### What needs to be done
If a line in the data below contains "HEAT", copy it.

(Difference listings)
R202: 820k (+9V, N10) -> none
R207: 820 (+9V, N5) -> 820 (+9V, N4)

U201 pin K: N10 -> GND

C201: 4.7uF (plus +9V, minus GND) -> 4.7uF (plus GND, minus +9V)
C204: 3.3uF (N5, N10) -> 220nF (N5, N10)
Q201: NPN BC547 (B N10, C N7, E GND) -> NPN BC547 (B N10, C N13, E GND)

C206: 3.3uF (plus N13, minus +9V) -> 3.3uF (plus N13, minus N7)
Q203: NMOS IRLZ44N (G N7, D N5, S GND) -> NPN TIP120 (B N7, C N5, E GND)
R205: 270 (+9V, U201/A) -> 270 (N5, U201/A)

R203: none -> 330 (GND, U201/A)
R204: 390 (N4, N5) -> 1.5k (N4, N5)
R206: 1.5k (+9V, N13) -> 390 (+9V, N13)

---

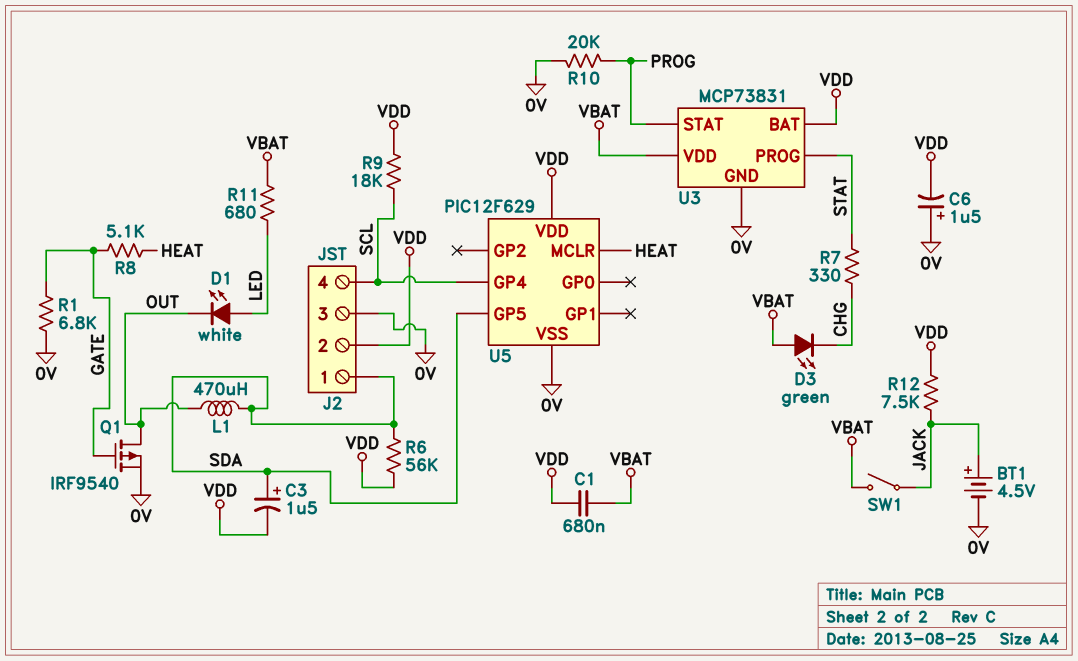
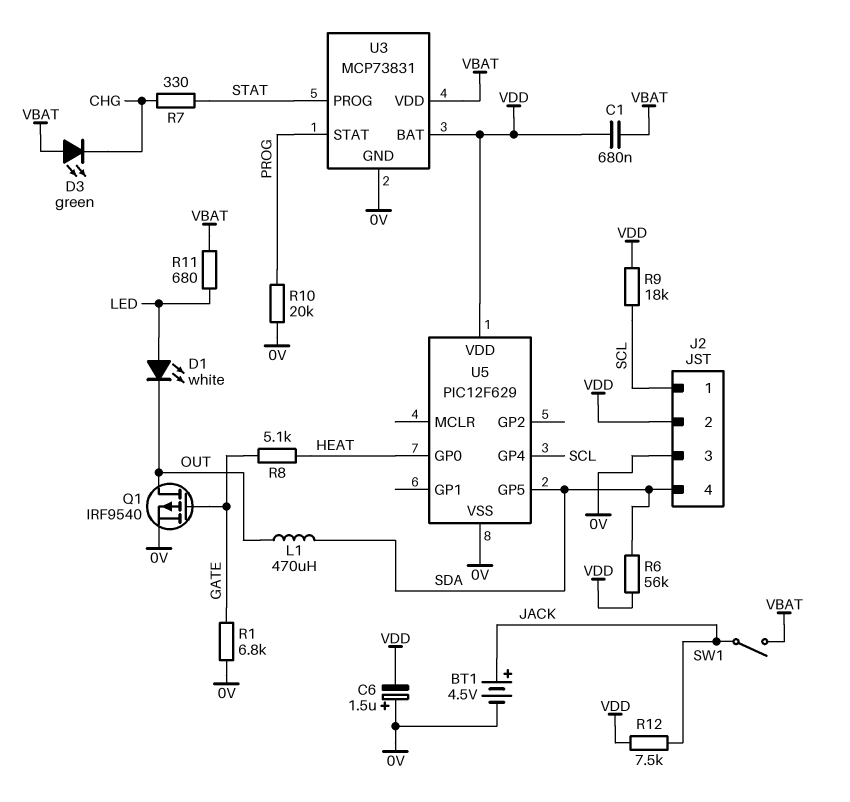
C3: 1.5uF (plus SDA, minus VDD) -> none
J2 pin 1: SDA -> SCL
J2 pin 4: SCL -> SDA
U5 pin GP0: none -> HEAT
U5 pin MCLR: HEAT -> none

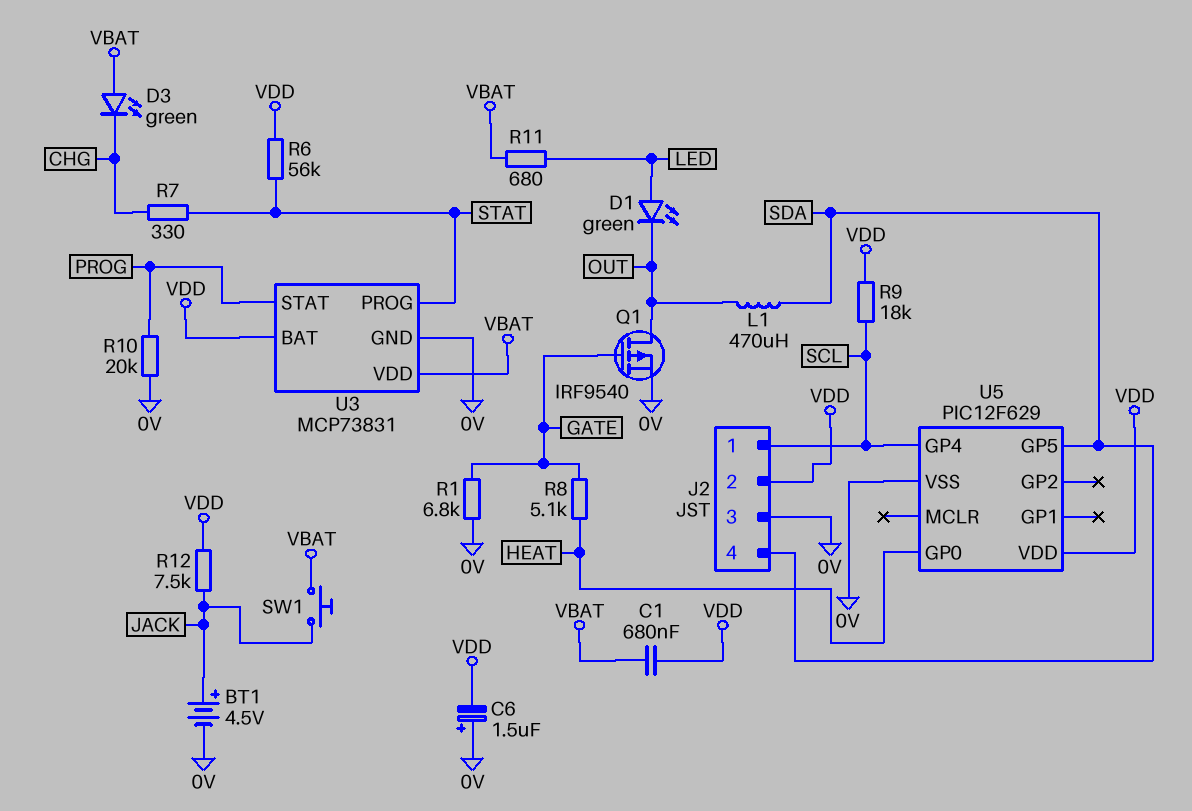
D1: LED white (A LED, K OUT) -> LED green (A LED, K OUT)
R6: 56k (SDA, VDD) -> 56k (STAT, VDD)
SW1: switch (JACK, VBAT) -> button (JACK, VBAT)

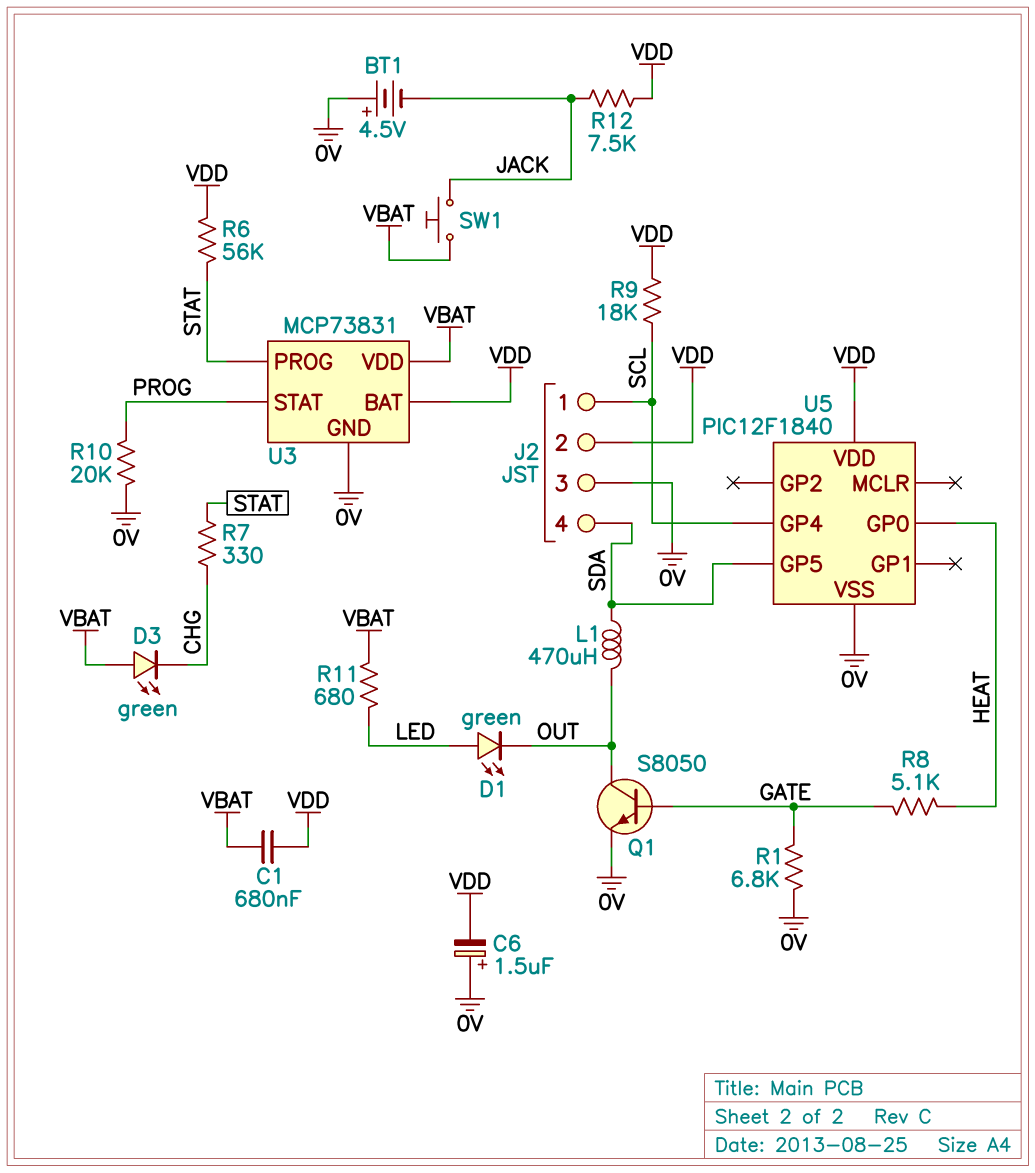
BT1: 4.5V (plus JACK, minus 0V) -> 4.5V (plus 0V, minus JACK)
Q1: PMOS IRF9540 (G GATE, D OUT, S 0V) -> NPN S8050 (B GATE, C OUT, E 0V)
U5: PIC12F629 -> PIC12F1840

### Written solution
U5 pin GP0: none -> HEAT
U5 pin MCLR: HEAT -> none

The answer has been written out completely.